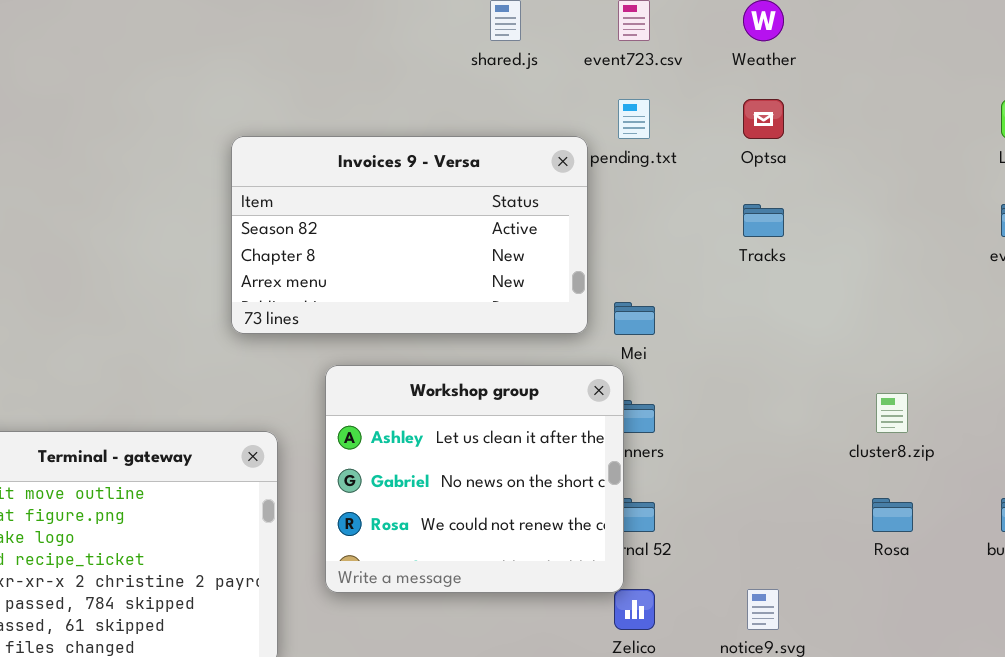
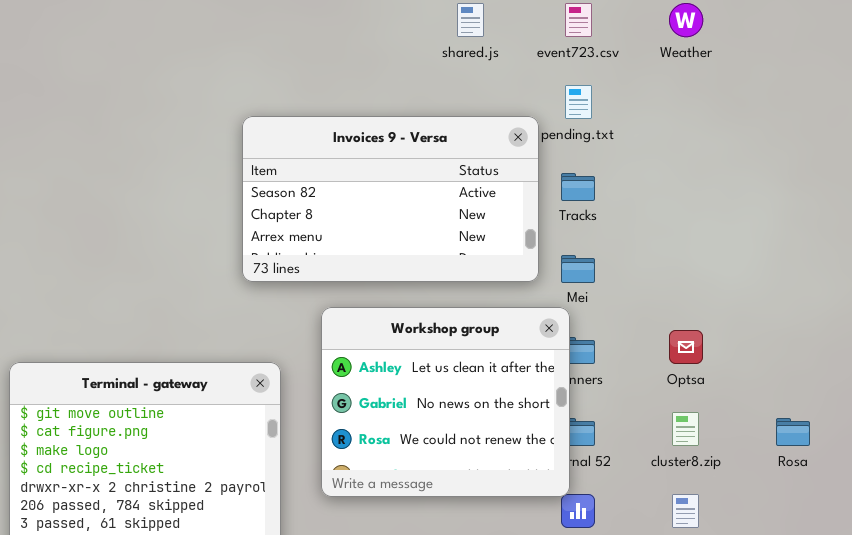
Optsa: [743,99,784,139] -> [669,330,703,364], moved
Tracks: [743,204,784,237] -> [561,173,595,201], moved
cluster8.zip: [876,393,908,433] -> [672,412,699,446], moved

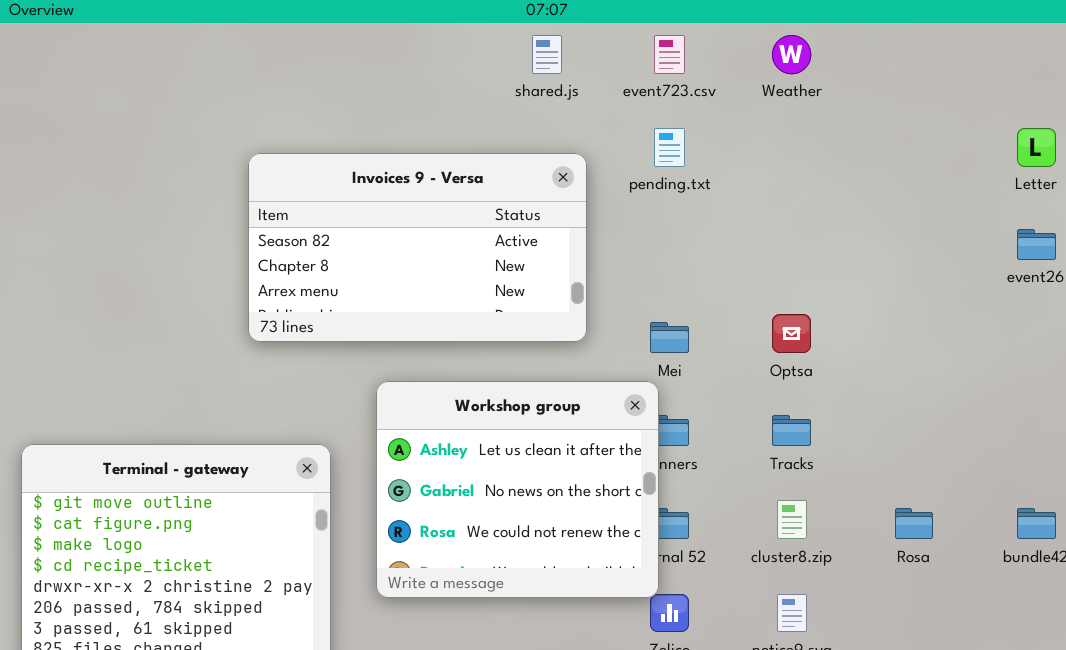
Invoices 9 - Versa: [242,116,539,282] -> [248,153,587,342], moved
Tracks: [561,173,595,201] -> [772,415,811,446], moved
Optsa: [669,330,703,364] -> [772,314,811,353], moved

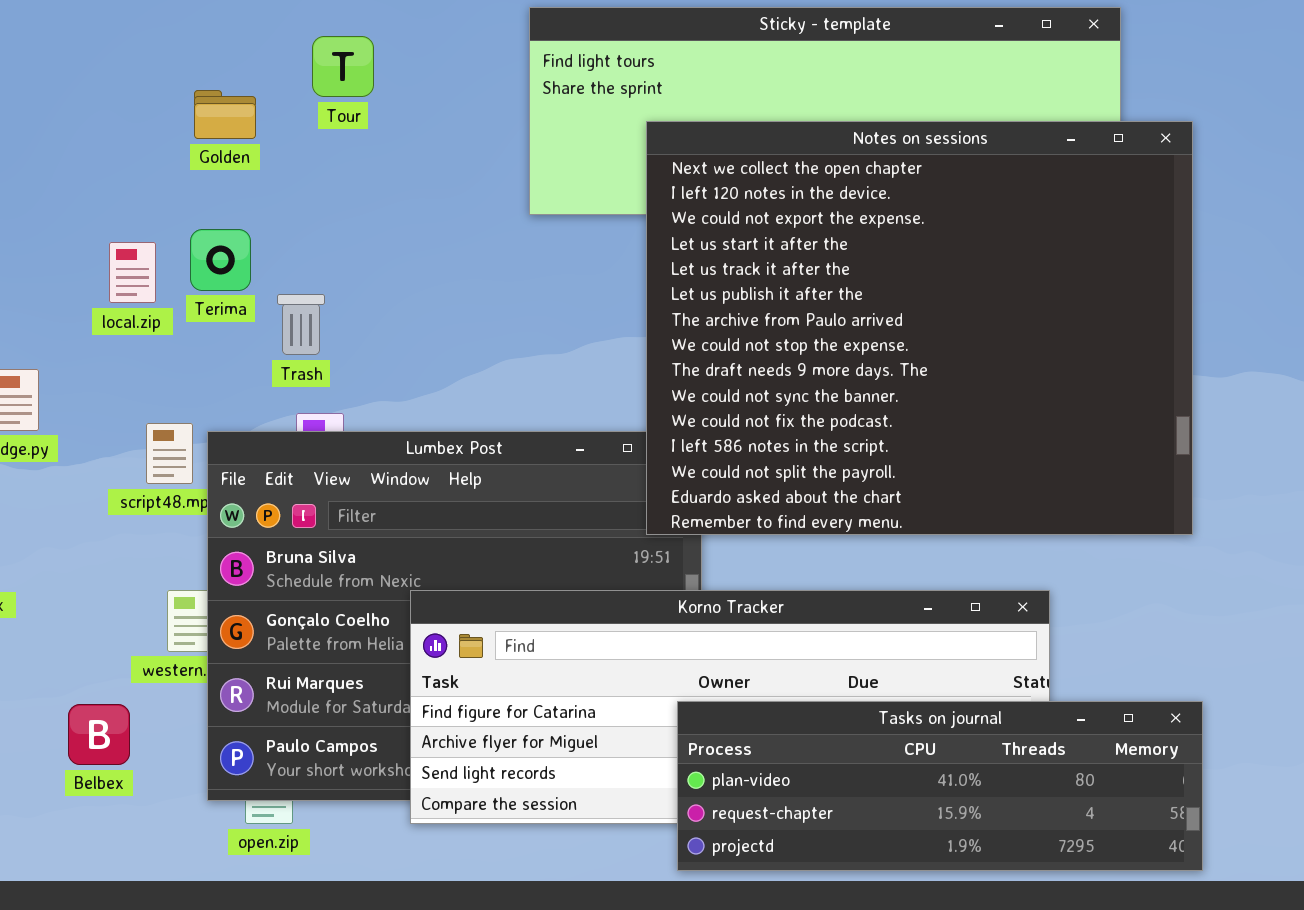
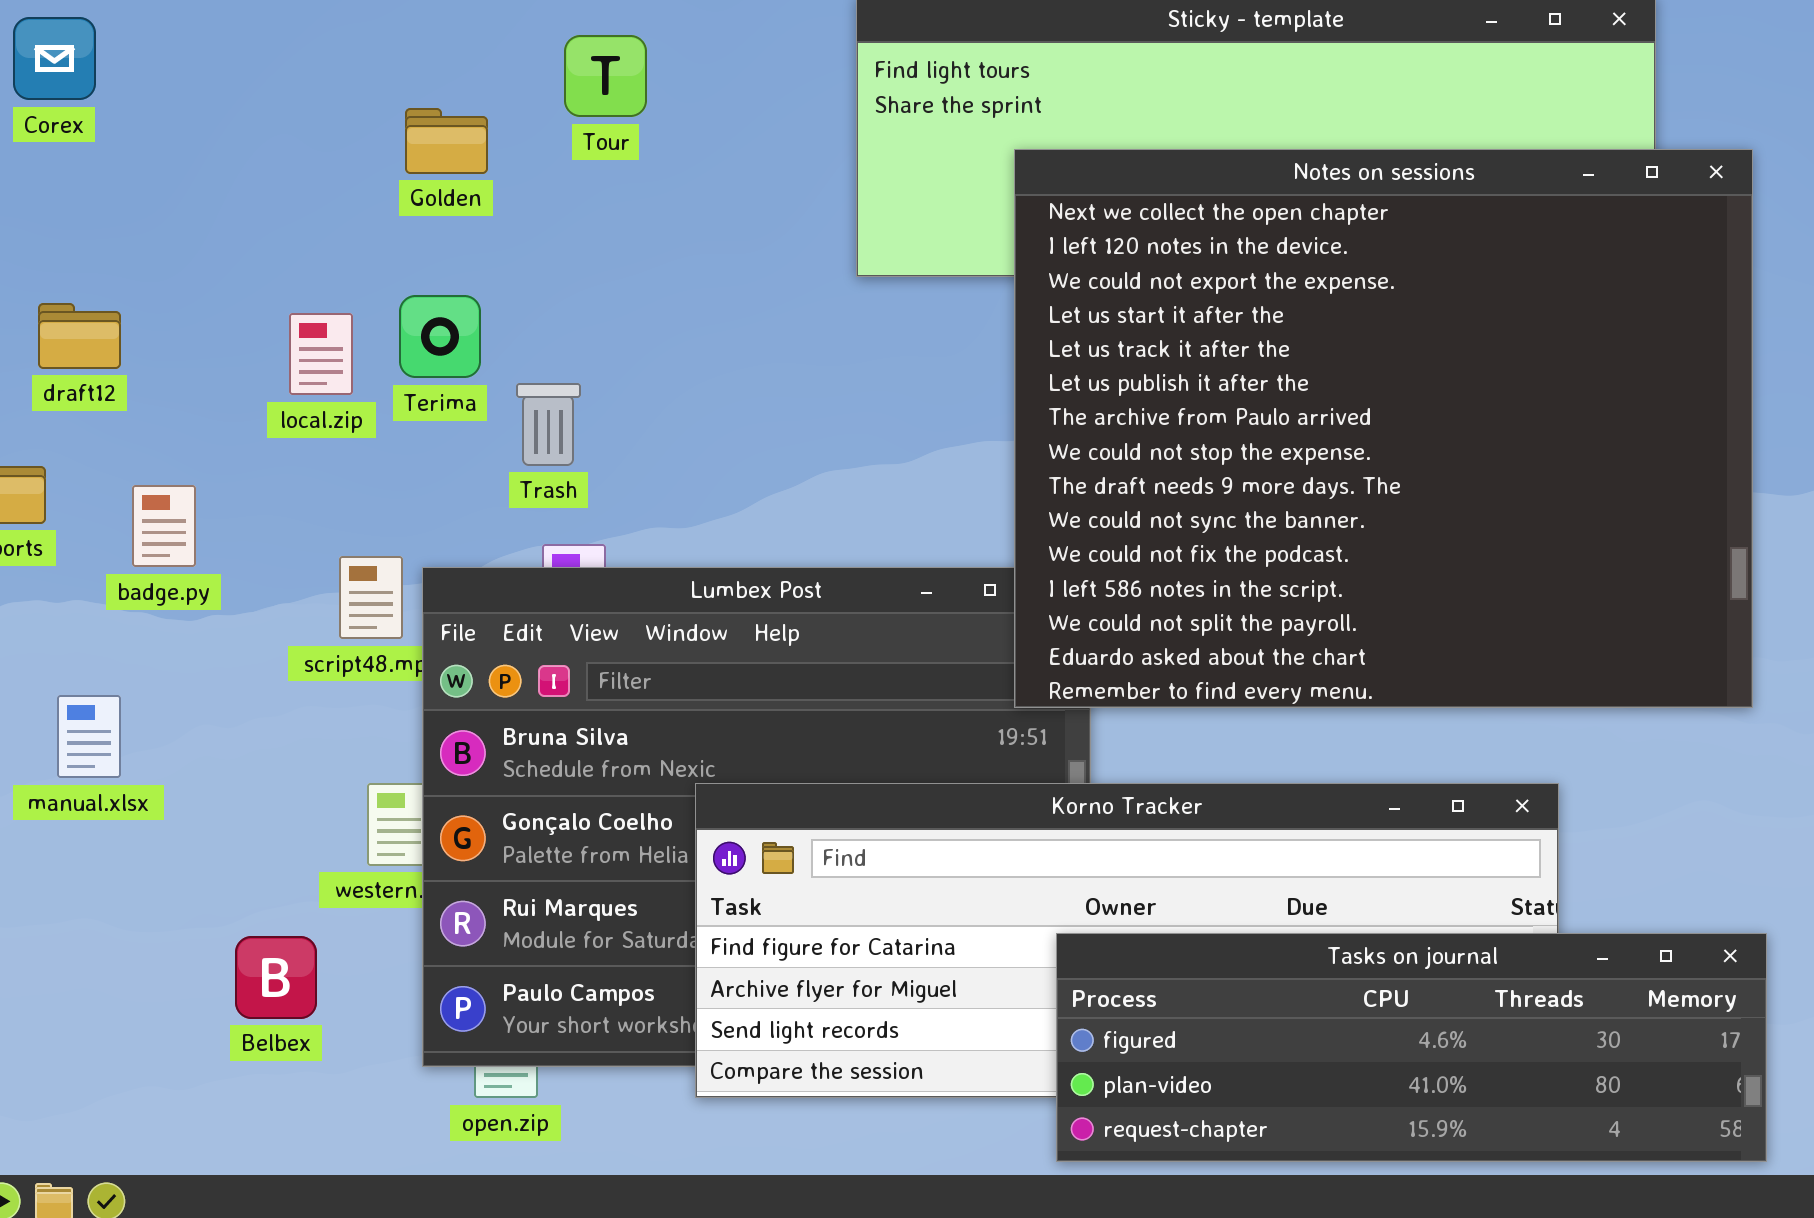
Tasks on journal: [677,701,1203,871] -> [1056,933,1767,1162], scrolled up 1 row

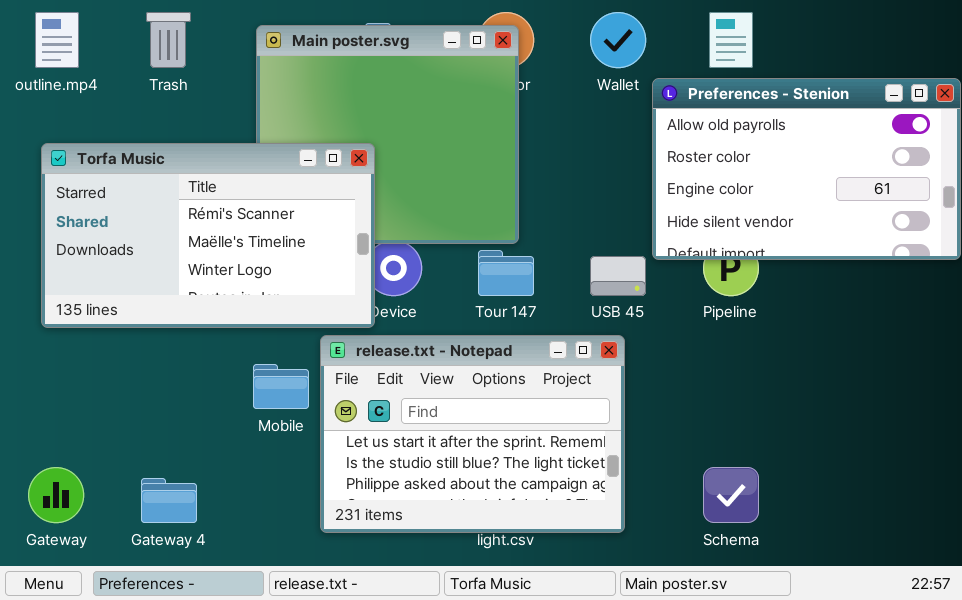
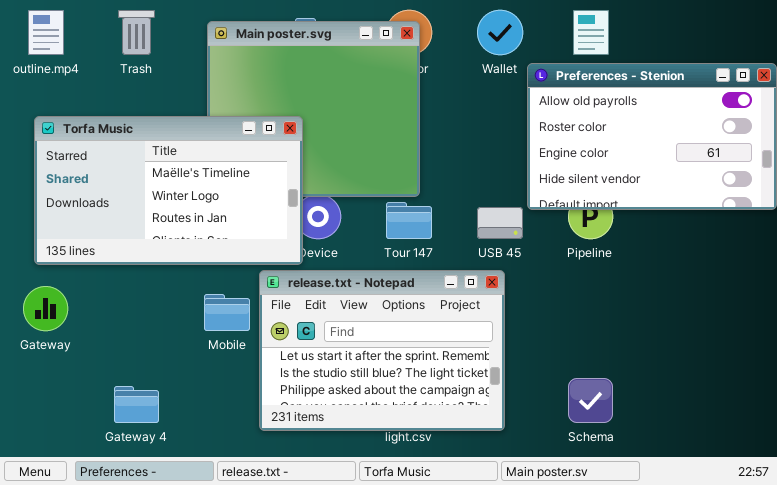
Torfa Music: [41,143,375,328] -> [34,116,303,265], scrolled down 1 row
Gateway: [28,467,84,523] -> [23,286,68,331], moved

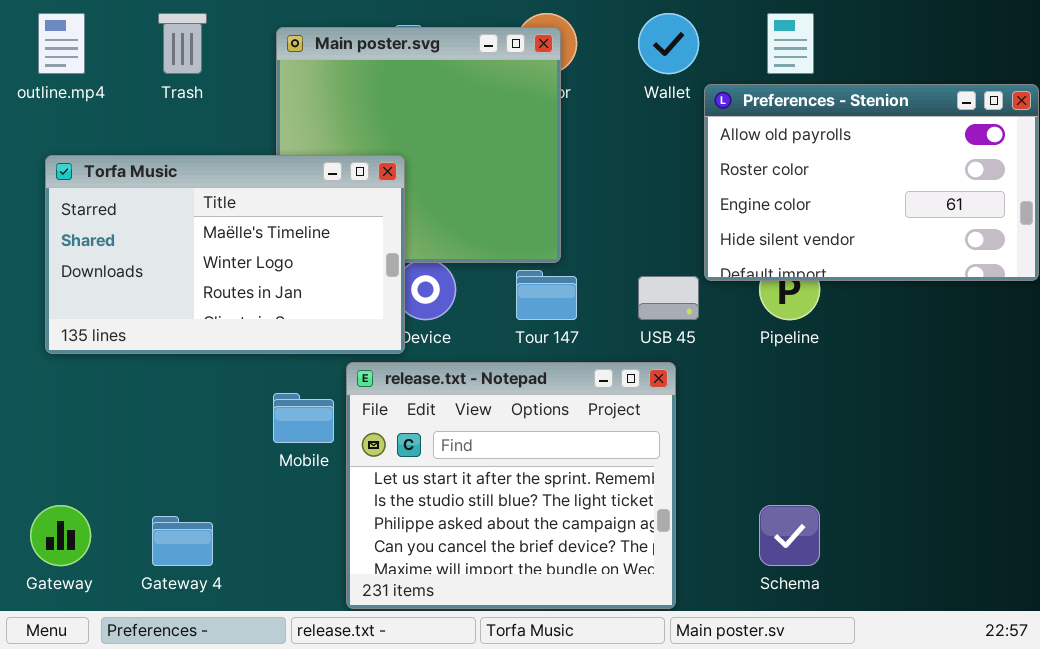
release.txt - Notepad: [259,270,505,431] -> [346,362,676,609], resized
Gateway: [23,286,68,331] -> [30,505,91,566], moved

====================

**ACTIVITY**: Write out all the entries again, word for word, and print no images.

**ANSWER SPACE**:
Optsa: [743,99,784,139] -> [669,330,703,364], moved
Tracks: [743,204,784,237] -> [561,173,595,201], moved
cluster8.zip: [876,393,908,433] -> [672,412,699,446], moved

Invoices 9 - Versa: [242,116,539,282] -> [248,153,587,342], moved
Tracks: [561,173,595,201] -> [772,415,811,446], moved
Optsa: [669,330,703,364] -> [772,314,811,353], moved

Tasks on journal: [677,701,1203,871] -> [1056,933,1767,1162], scrolled up 1 row

Torfa Music: [41,143,375,328] -> [34,116,303,265], scrolled down 1 row
Gateway: [28,467,84,523] -> [23,286,68,331], moved

release.txt - Notepad: [259,270,505,431] -> [346,362,676,609], resized
Gateway: [23,286,68,331] -> [30,505,91,566], moved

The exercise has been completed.